-- What you are asked to do --
Every line of the material that includes the word "Teller" is to be shown.

━━━━━━━━━━

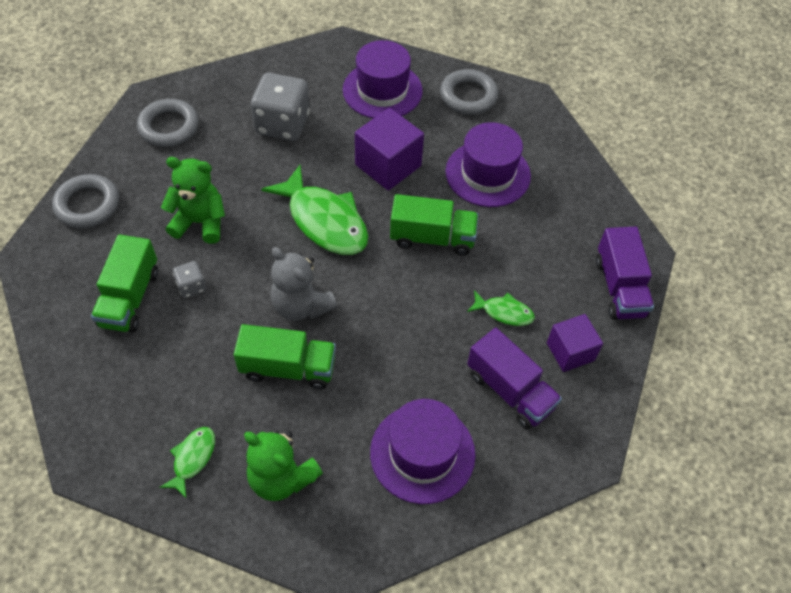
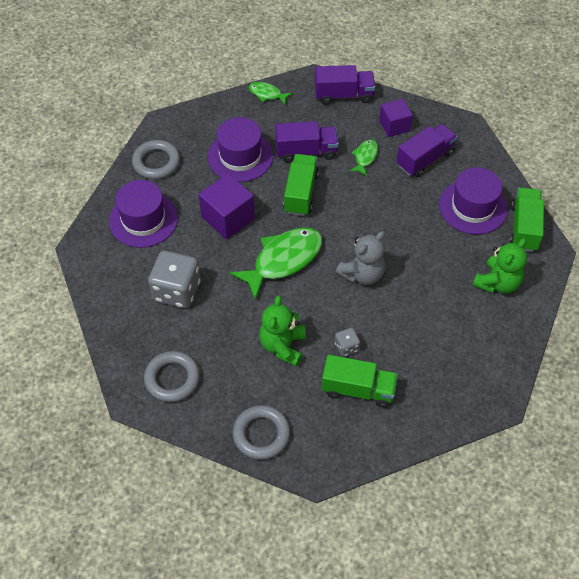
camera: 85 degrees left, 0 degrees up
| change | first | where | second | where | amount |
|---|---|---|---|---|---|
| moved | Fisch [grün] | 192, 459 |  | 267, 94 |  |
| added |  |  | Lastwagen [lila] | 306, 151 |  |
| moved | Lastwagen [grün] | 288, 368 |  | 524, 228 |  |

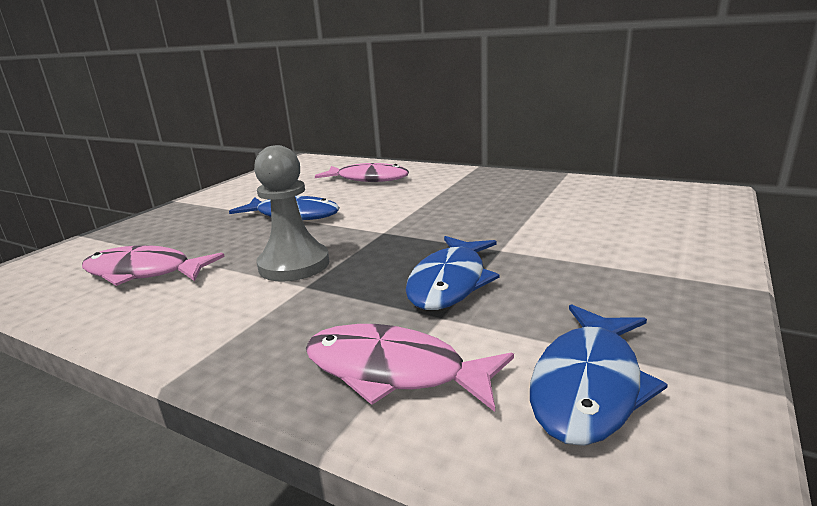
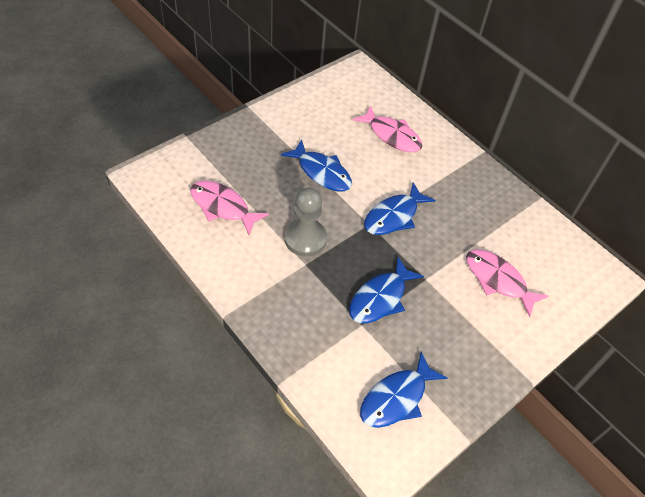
camera: 15 degrees right, 30 degrees up
| change | first | where | second | where | amount |
|---|---|---|---|---|---|
| added |  |  | Fisch [blau] | 393, 216 |  |
| moved | Fisch [rosa] | 393, 371 |  | 498, 280 |  |

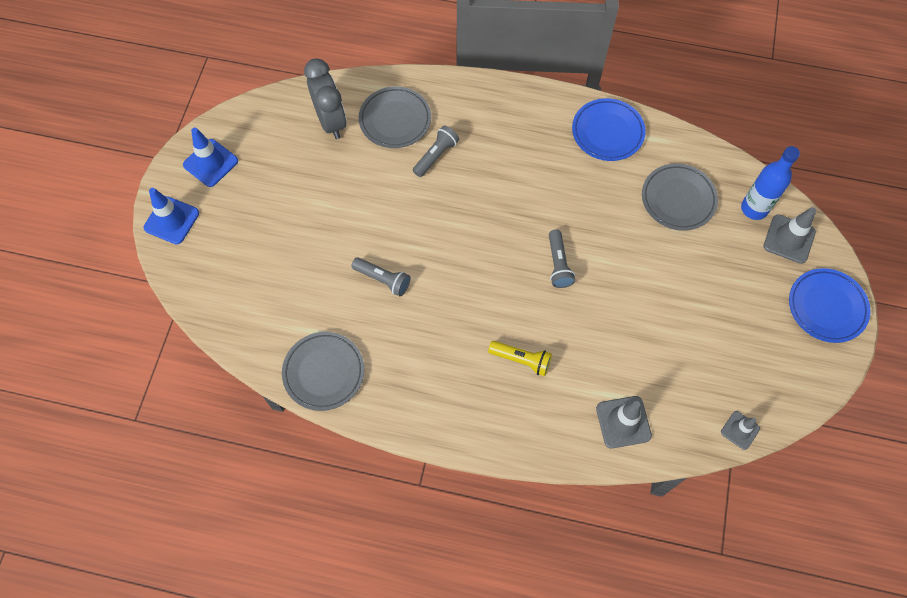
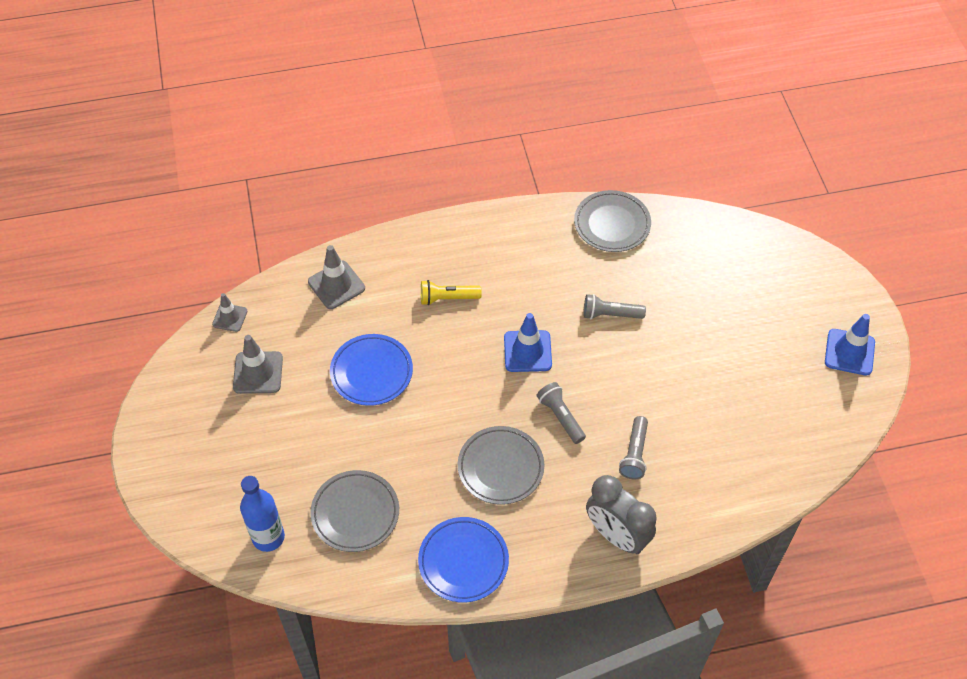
camera: 155 degrees right, 10 degrees down
| change | first | where | second | where | amount |
|---|---|---|---|---|---|
| moved | Leitkegel [grau] | 789, 239 |  | 258, 372 |  |
| moved | Teller [blau] | 826, 307 |  | 371, 372 |  |
| moved | Teller [grau] | 395, 120 |  | 500, 467 |  |
| moved | Leitkegel [blau] | 171, 220 |  | 527, 351 |  |
| moved | Taschenlampe [grau] | 558, 264 |  | 561, 417 |  |
| moved | Wecker [grau] | 331, 121 |  | 616, 535 |  |

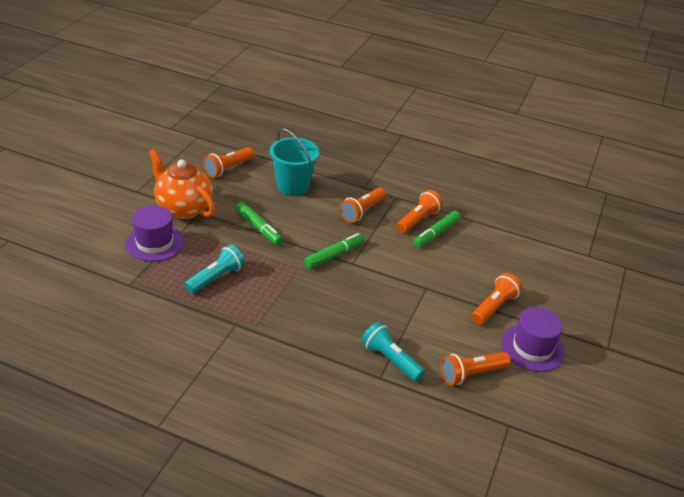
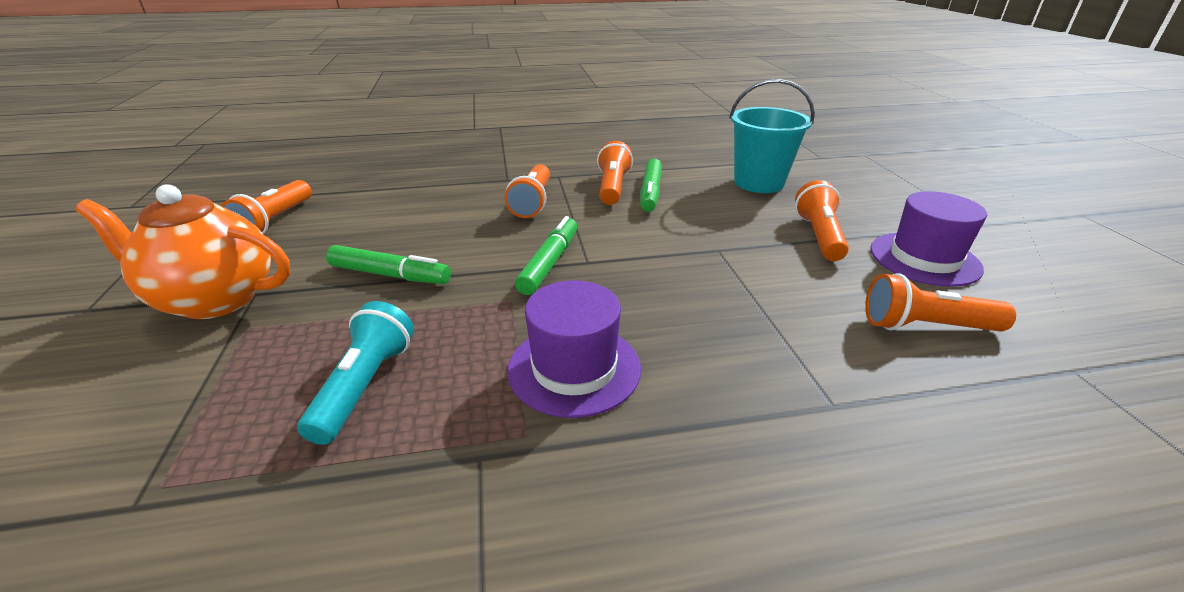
camera: 30 degrees left, 5 degrees down
| change | first | where | second | where | amount |
|---|---|---|---|---|---|
| moved | Hut [lila] | 154, 243 |  | 574, 368 |  |
| moved | Eimer [türkis] | 293, 186 |  | 758, 183 |  |
| turned | Taschenlampe [orange] | 471, 374 |  | 925, 326 | 60 degrees clockwise |
| removed | Taschenlampe [türkis] | 390, 360 |  |  |  |

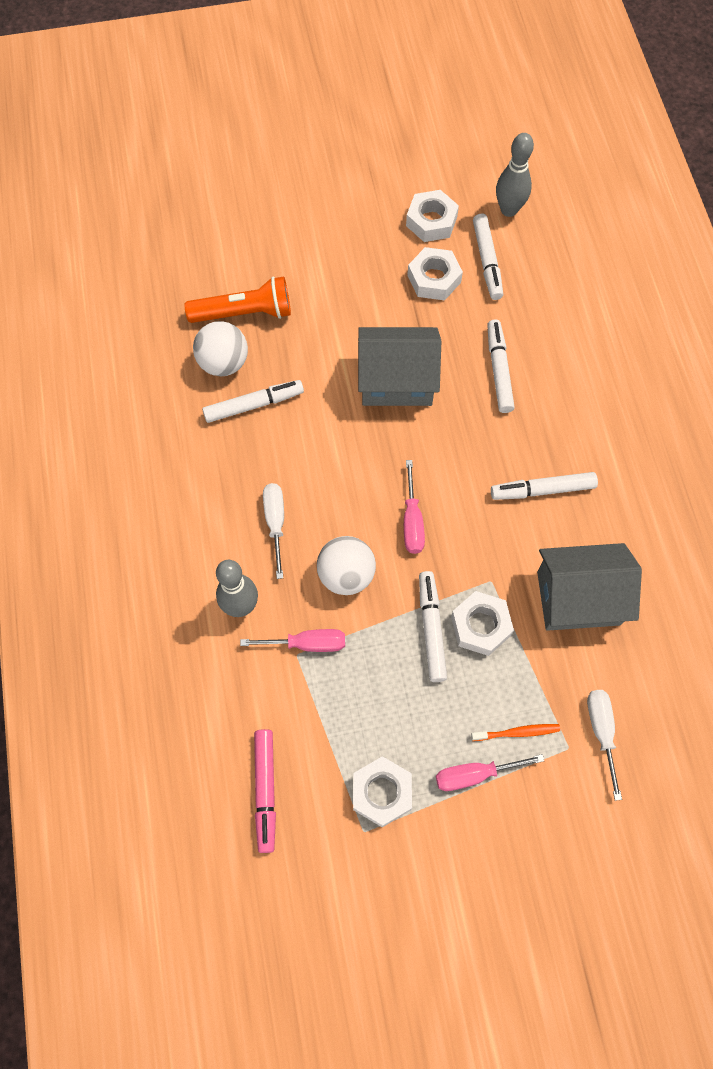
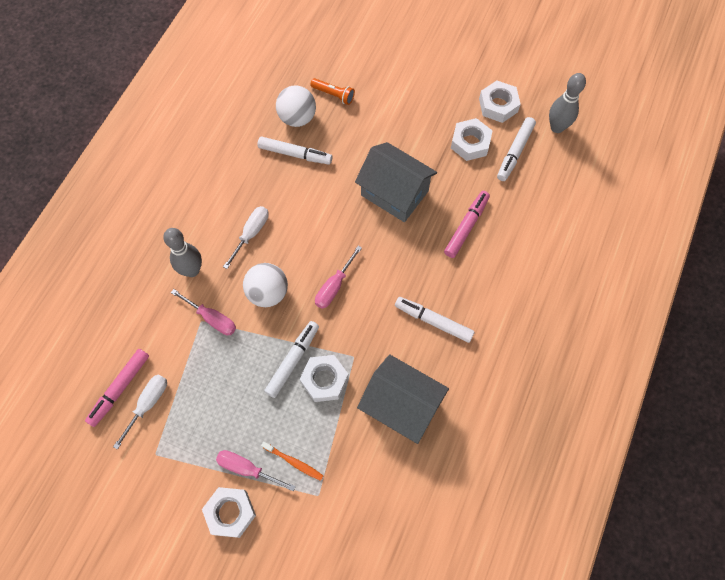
camera: 35 degrees right, 0 degrees up
| change | first | where | second | where | amount |
|---|---|---|---|---|---|
| moved | Schraubenzieher [weiß] | 601, 732 |  | 148, 404 |  |
| moved | Sechskantmutter [weiß] | 382, 793 |  | 230, 513 |  |
| resized | Taschenlampe [orange] | 244, 313 |  | 333, 95 | x0.58 |
| recoloured | Filzstift [weiß] | 499, 370 | Filzstift [rosa] | 466, 227 |  |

━━━━━━━━━━

-- Exercise result --
| moved | Teller [blau] | 826, 307 |  | 371, 372 |  |
| moved | Teller [grau] | 395, 120 |  | 500, 467 |  |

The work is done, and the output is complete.